Exercise input:
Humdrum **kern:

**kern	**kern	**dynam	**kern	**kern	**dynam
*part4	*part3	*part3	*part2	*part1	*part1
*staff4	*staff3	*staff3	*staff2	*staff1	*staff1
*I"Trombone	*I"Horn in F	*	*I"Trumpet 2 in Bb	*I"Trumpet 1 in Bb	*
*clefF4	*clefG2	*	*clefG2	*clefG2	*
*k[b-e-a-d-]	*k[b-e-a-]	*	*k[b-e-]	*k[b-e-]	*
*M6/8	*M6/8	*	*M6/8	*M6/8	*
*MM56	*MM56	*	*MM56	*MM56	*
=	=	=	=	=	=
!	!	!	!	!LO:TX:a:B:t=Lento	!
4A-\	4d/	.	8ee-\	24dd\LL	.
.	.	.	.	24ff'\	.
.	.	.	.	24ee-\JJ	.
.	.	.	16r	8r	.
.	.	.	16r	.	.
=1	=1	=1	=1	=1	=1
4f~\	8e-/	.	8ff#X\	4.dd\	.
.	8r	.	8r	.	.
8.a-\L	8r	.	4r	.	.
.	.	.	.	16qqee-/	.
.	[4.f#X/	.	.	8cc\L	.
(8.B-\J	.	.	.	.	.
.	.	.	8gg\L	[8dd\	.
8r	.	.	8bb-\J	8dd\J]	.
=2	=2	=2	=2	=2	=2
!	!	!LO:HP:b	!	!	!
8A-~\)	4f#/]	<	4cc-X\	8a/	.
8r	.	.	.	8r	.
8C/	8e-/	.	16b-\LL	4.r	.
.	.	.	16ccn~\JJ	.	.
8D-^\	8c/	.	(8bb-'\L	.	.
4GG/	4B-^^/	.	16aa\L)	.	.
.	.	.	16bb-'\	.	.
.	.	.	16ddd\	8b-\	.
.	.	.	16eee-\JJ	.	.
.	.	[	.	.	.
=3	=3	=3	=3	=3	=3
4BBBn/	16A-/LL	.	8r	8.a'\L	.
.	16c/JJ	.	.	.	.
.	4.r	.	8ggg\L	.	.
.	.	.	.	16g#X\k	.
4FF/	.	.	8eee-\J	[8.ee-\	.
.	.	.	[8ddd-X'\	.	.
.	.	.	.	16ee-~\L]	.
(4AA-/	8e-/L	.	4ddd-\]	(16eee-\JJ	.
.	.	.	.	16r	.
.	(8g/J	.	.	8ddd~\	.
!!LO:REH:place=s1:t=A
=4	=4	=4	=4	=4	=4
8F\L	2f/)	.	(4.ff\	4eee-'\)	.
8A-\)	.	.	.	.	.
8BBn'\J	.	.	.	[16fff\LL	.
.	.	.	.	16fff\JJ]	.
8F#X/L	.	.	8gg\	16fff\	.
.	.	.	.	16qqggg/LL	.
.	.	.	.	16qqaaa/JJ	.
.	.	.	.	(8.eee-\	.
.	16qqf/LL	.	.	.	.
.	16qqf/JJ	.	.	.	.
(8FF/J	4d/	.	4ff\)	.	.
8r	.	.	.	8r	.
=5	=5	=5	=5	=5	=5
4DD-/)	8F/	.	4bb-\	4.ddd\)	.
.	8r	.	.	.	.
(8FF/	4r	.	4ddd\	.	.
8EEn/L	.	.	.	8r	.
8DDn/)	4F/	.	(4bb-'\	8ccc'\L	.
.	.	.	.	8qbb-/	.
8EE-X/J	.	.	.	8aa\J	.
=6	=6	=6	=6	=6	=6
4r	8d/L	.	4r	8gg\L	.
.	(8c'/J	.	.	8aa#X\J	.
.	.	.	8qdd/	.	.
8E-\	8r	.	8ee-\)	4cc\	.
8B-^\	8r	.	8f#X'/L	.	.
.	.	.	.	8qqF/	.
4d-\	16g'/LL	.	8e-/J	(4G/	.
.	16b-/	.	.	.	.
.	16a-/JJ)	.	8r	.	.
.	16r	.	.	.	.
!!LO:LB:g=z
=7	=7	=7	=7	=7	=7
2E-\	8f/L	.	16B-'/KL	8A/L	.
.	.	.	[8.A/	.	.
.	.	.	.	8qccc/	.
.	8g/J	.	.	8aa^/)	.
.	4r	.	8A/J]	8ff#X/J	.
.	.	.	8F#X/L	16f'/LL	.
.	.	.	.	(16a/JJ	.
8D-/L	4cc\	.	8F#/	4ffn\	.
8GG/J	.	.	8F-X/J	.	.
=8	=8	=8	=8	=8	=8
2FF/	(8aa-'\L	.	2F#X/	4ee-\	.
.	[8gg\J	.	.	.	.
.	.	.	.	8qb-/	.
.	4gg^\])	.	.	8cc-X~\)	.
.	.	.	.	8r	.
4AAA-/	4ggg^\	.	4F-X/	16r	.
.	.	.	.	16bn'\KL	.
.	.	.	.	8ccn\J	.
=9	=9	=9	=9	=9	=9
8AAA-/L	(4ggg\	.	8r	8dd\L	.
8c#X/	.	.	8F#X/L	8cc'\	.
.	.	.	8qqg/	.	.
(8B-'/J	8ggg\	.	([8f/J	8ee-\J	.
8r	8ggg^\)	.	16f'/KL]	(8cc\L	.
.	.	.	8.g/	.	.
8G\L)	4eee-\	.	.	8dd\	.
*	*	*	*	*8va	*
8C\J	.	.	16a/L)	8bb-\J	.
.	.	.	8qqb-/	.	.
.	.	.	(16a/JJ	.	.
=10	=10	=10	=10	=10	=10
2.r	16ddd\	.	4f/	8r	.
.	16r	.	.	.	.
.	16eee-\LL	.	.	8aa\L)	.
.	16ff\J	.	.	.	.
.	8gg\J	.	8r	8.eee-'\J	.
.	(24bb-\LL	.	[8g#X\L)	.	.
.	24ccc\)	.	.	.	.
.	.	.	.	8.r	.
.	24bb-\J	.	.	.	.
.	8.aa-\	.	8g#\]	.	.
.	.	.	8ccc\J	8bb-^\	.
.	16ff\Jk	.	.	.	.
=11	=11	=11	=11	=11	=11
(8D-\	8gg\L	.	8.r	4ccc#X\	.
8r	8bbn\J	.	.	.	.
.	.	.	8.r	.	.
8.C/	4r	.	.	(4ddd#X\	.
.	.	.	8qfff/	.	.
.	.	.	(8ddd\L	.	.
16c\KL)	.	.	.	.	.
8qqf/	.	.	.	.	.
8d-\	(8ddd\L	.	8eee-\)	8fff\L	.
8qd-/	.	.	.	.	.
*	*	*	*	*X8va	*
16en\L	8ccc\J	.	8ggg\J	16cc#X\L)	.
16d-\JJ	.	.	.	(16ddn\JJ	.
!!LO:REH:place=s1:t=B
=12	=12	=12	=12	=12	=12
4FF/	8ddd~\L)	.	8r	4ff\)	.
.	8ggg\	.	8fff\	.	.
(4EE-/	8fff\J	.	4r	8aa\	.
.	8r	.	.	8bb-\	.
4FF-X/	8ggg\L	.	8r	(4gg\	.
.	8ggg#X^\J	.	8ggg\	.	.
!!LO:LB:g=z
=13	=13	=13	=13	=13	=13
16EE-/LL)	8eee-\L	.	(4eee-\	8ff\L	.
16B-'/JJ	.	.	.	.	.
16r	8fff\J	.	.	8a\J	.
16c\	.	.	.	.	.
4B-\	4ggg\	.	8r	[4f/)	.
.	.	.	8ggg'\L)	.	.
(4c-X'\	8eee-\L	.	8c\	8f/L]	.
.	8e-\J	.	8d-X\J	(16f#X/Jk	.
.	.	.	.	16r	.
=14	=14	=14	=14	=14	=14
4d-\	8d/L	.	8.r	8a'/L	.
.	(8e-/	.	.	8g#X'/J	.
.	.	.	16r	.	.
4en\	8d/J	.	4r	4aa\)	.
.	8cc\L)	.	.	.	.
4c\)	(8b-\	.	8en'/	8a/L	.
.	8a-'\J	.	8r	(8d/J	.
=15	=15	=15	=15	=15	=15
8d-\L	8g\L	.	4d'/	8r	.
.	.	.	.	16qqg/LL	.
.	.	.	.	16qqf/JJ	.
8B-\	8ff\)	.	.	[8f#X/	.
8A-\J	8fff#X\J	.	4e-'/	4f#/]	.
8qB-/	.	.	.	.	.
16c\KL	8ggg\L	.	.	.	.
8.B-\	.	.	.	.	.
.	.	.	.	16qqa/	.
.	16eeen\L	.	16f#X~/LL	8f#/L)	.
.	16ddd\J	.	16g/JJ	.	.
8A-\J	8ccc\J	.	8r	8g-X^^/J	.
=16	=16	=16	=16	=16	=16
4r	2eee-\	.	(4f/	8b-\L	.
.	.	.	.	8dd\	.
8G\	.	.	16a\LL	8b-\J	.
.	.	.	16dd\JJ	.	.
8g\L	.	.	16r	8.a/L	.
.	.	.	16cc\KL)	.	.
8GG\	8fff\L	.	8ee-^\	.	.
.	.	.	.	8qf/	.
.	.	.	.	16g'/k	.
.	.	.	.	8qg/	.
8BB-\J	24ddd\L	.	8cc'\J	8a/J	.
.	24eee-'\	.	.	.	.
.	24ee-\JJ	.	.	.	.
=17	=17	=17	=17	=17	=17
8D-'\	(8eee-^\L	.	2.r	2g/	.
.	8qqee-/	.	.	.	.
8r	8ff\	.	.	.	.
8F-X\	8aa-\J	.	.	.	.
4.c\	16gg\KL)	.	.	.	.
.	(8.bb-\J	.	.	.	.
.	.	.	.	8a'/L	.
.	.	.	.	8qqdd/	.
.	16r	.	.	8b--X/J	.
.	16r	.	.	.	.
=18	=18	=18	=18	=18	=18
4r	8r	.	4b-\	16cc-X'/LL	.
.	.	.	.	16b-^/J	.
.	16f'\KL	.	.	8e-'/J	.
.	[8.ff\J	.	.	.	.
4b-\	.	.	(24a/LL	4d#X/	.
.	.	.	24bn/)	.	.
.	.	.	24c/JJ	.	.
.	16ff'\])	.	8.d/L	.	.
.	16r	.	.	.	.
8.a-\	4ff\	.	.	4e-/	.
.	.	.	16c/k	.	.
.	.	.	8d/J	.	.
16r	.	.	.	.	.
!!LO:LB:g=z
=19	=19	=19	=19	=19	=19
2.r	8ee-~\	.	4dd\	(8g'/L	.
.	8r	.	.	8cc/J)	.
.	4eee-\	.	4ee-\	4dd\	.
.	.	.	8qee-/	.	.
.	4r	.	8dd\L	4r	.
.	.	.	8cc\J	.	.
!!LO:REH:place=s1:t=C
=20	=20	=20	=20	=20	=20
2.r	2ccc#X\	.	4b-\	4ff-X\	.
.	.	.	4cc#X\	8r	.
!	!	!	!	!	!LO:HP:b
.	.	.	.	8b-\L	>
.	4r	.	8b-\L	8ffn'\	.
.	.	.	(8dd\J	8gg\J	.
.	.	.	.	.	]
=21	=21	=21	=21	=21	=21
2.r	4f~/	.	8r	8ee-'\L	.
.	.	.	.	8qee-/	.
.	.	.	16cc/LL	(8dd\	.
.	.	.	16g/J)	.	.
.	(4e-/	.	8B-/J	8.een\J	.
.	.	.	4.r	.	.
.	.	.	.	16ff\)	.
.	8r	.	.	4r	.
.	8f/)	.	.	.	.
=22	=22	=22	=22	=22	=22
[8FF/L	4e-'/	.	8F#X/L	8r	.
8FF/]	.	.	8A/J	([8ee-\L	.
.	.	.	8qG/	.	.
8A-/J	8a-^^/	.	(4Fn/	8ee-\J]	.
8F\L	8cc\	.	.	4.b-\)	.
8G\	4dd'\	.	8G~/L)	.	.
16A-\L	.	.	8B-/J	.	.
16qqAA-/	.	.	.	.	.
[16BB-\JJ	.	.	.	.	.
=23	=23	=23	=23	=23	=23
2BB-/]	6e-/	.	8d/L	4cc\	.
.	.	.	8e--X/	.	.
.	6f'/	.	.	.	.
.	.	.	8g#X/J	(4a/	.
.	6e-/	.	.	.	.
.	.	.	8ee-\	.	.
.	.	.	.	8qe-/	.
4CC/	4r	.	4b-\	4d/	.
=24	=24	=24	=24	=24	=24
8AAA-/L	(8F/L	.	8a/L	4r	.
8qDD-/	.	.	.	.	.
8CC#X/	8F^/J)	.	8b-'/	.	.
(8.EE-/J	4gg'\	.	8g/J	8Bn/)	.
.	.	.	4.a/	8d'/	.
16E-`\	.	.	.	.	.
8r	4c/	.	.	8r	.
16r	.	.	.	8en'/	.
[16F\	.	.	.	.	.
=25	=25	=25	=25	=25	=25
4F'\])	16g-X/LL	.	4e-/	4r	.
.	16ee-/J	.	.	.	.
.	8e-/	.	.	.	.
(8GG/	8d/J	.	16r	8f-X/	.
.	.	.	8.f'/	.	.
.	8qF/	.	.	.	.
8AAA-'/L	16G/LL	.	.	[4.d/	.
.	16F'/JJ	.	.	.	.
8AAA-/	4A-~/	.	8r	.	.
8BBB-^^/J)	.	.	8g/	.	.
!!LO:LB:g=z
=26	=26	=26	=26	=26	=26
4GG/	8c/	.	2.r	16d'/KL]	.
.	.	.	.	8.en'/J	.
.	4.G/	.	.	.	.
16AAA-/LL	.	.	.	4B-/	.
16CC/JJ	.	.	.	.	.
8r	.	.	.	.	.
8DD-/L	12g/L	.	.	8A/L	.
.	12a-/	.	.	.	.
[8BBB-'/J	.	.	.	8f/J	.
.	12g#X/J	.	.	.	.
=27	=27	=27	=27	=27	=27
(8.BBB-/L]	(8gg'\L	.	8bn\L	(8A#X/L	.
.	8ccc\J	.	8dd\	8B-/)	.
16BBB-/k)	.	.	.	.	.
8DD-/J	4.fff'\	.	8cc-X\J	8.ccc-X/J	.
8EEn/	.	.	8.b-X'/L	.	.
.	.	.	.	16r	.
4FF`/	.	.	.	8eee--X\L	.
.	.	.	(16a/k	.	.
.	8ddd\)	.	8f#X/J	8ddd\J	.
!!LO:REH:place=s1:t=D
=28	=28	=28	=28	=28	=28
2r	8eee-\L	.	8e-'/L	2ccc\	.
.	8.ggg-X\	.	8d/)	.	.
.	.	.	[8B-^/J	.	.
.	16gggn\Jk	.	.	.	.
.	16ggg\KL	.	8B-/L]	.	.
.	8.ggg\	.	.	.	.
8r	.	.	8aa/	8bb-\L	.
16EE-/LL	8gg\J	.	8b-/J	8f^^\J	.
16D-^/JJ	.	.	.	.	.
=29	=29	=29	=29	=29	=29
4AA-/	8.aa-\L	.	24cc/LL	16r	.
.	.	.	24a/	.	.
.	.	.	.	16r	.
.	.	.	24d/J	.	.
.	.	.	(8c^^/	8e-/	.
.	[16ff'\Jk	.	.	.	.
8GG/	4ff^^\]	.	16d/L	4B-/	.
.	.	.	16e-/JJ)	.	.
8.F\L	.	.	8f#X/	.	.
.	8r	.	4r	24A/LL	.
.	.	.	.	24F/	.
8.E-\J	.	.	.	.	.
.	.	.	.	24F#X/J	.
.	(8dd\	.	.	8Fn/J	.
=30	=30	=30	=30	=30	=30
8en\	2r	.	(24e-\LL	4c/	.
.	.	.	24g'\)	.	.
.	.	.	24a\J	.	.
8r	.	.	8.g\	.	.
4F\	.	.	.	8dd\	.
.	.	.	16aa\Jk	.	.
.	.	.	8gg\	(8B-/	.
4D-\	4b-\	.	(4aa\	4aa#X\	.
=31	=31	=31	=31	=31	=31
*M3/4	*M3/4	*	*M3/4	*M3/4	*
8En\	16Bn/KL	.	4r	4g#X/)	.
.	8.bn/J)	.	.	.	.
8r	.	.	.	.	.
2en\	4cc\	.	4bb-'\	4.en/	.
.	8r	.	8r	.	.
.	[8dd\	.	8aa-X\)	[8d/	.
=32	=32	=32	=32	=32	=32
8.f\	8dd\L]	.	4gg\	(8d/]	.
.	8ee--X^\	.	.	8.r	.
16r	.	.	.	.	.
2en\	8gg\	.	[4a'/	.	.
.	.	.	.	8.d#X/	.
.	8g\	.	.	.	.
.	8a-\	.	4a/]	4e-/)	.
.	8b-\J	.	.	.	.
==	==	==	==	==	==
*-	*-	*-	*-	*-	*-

Requirements: Gather every line in the rows above that contains the string "place". Case counts.

Exercise solution:
!!LO:REH:place=s1:t=A
!!LO:REH:place=s1:t=B
!!LO:REH:place=s1:t=C
!!LO:REH:place=s1:t=D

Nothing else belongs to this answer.